TASK PROMPT:
Make an exact copy of all the entries, but do not reproduce the pictures.

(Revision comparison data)
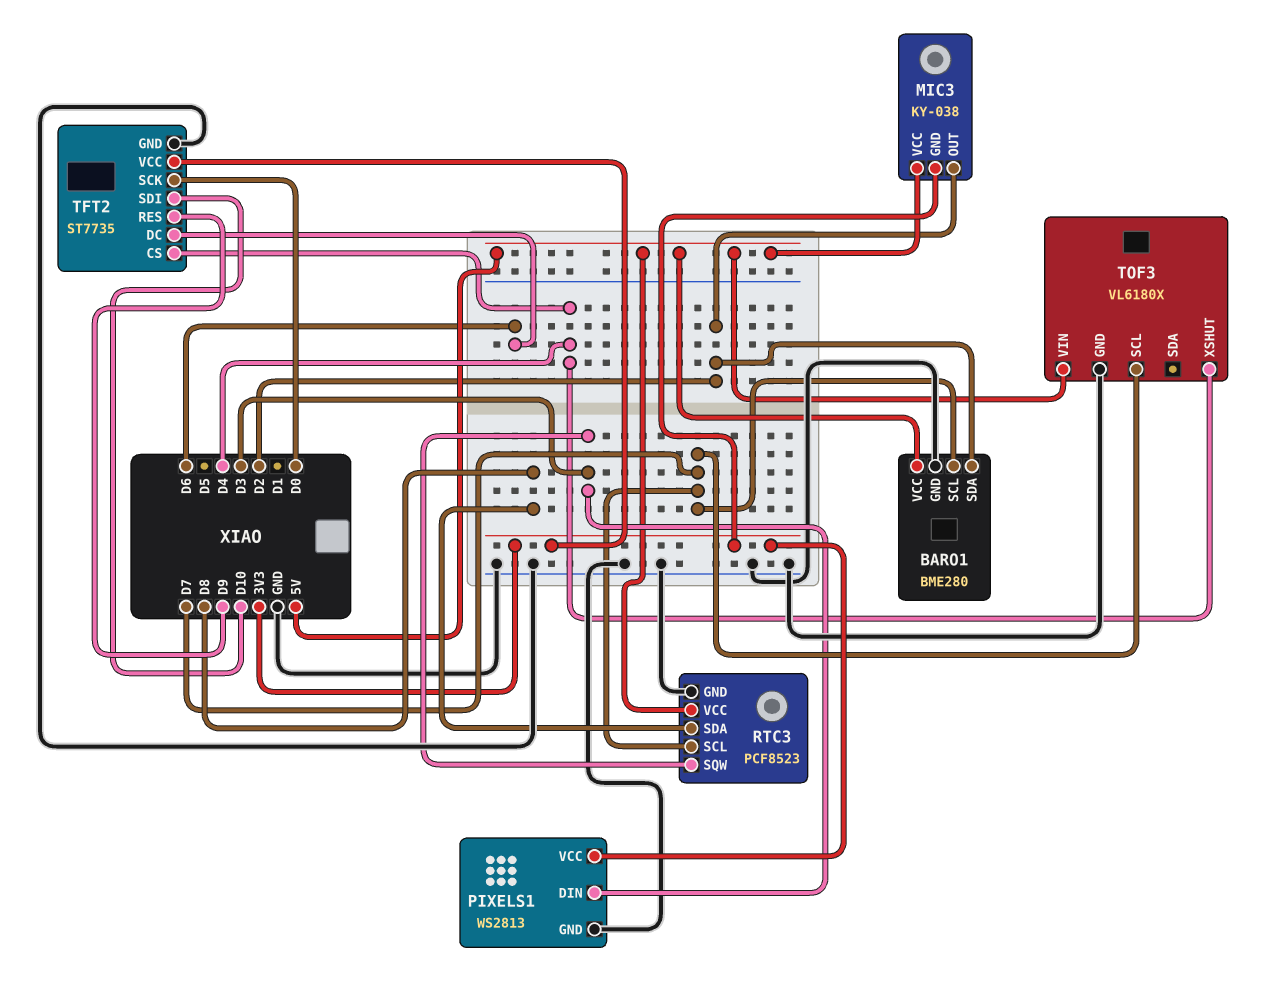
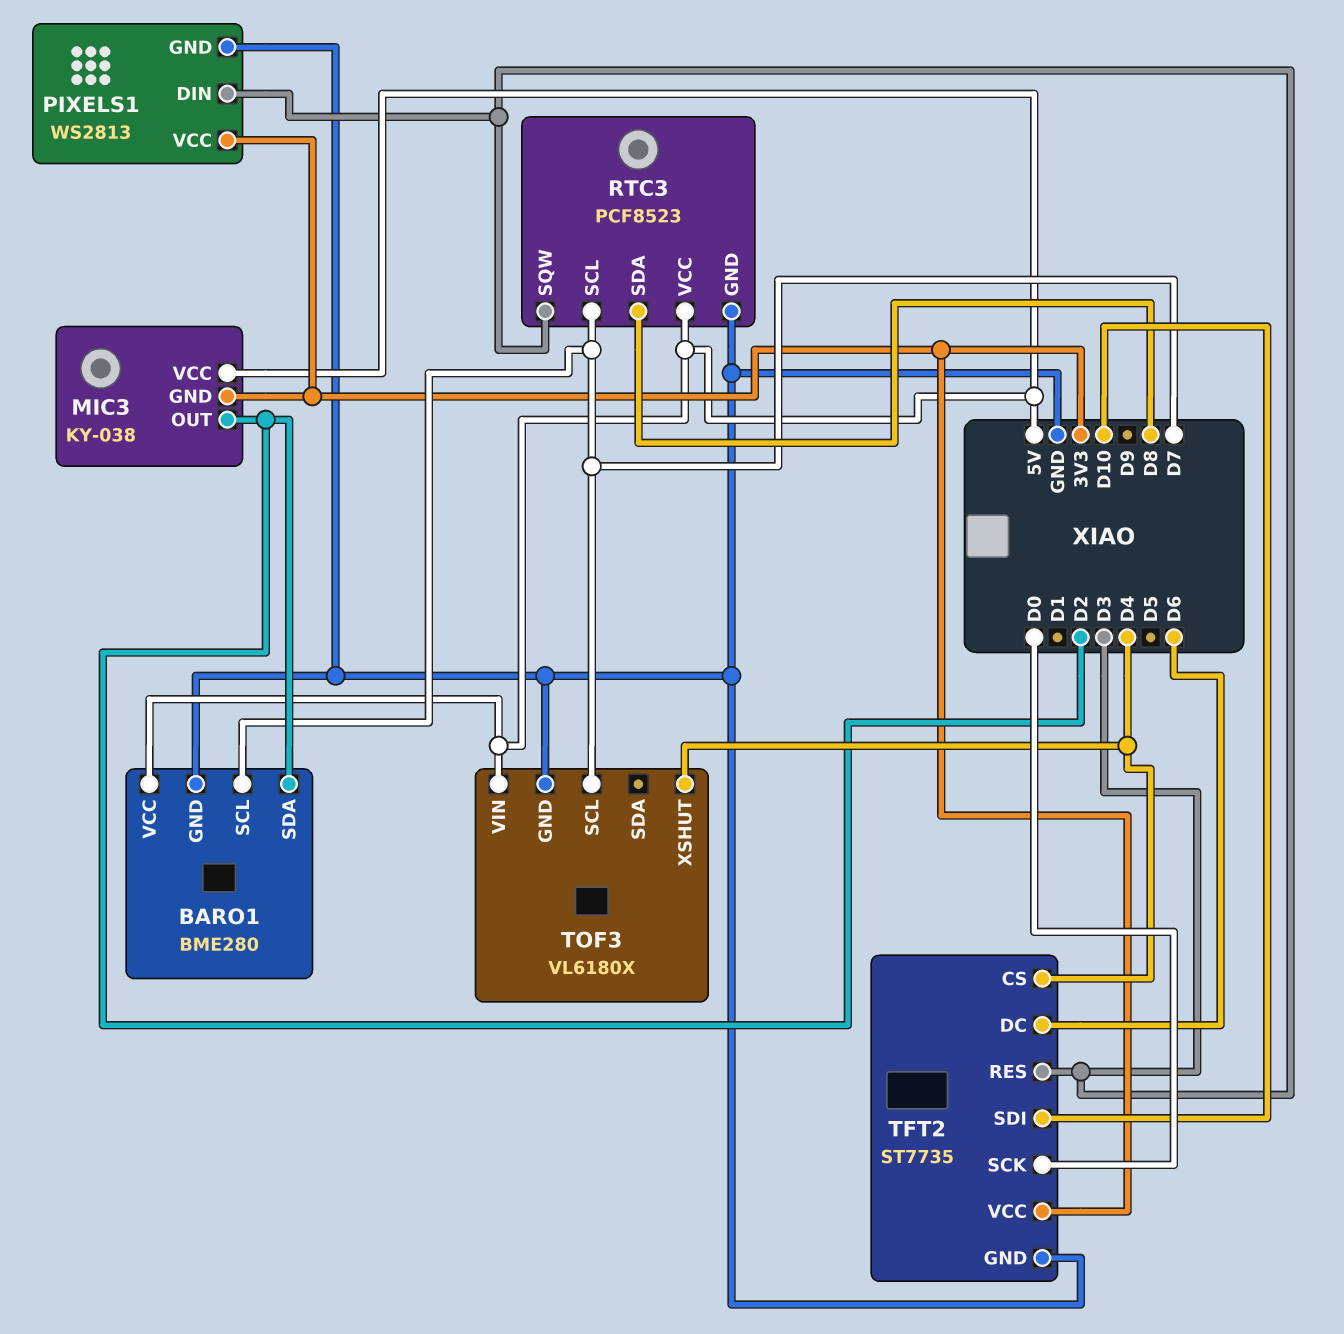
TFT2 pin RES: D9 -> D3

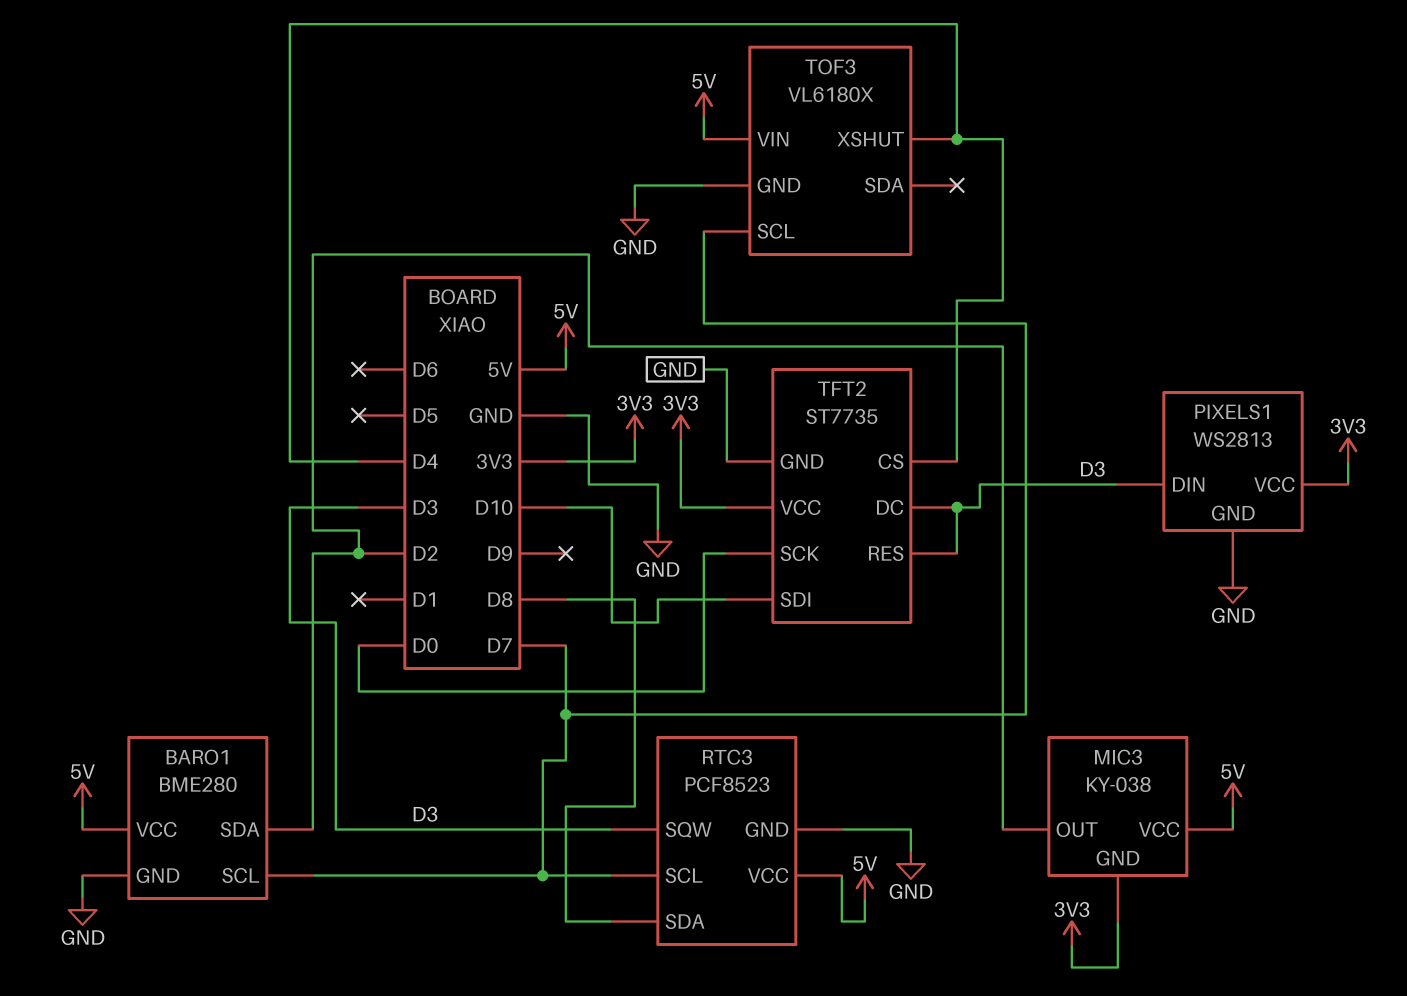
TFT2 pin DC: D6 -> D3

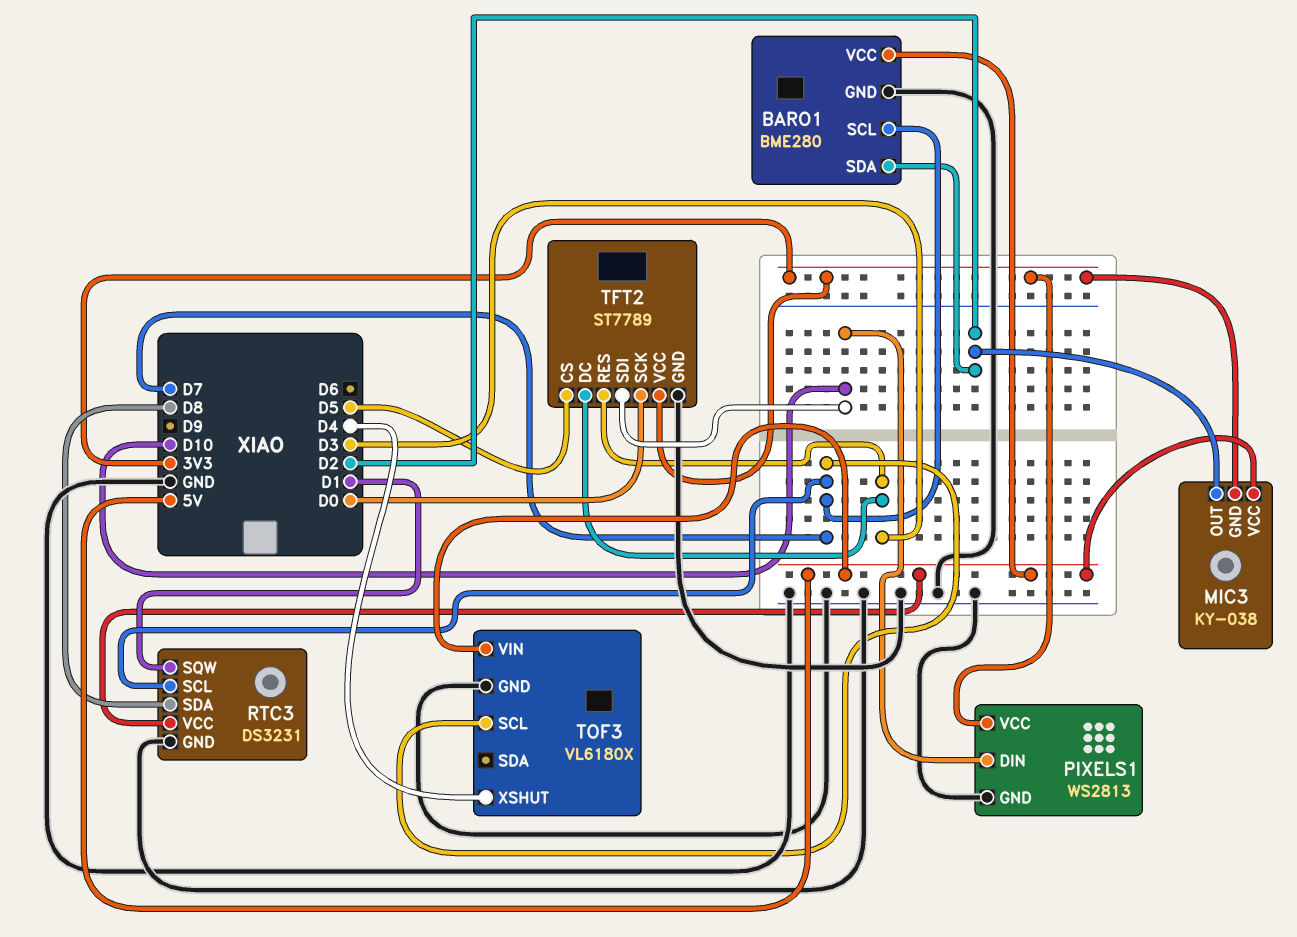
PIXELS1 pin DIN: D3 -> D10
RTC3: PCF8523 -> DS3231
RTC3 pin SQW: D3 -> D1
TFT2: ST7735 -> ST7789
TFT2 pin CS: D4 -> D5

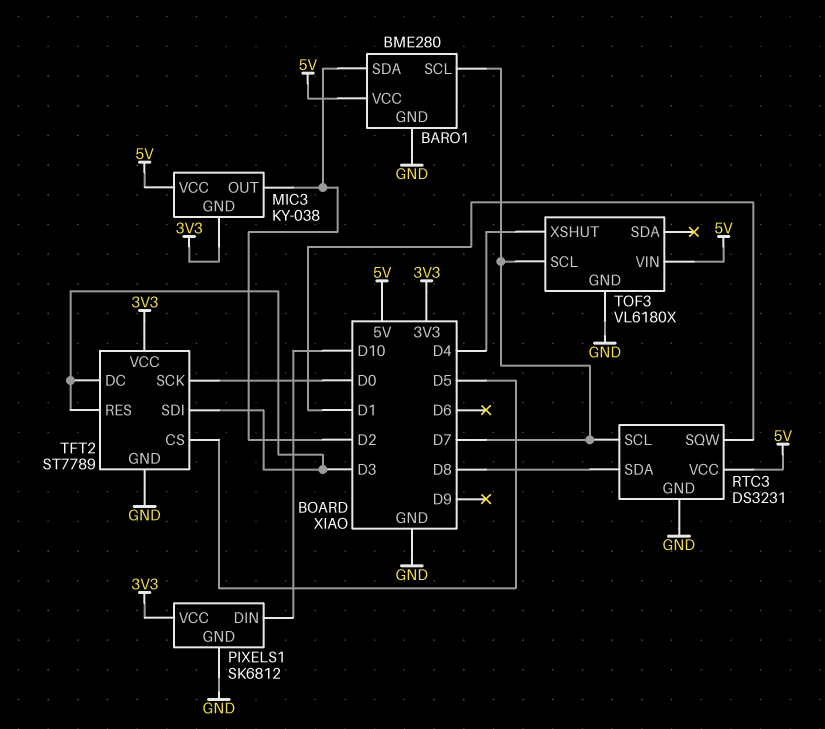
PIXELS1: WS2813 -> SK6812
TFT2 pin SDI: D10 -> D3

RESPONSE:
TFT2 pin RES: D9 -> D3

TFT2 pin DC: D6 -> D3

PIXELS1 pin DIN: D3 -> D10
RTC3: PCF8523 -> DS3231
RTC3 pin SQW: D3 -> D1
TFT2: ST7735 -> ST7789
TFT2 pin CS: D4 -> D5

PIXELS1: WS2813 -> SK6812
TFT2 pin SDI: D10 -> D3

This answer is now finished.